BEGIN DATA

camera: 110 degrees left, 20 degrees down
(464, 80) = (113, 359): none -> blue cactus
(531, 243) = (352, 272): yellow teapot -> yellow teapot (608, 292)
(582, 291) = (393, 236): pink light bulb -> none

END DATA

▸ **PROBLEM**:
Reproduce, with no other lines, the one containing "(464, 80) = (113, 359): none -> blue cactus" and all lines after it through the end of the data above.

▸ **ANSWER BOX**:
(464, 80) = (113, 359): none -> blue cactus
(531, 243) = (352, 272): yellow teapot -> yellow teapot (608, 292)
(582, 291) = (393, 236): pink light bulb -> none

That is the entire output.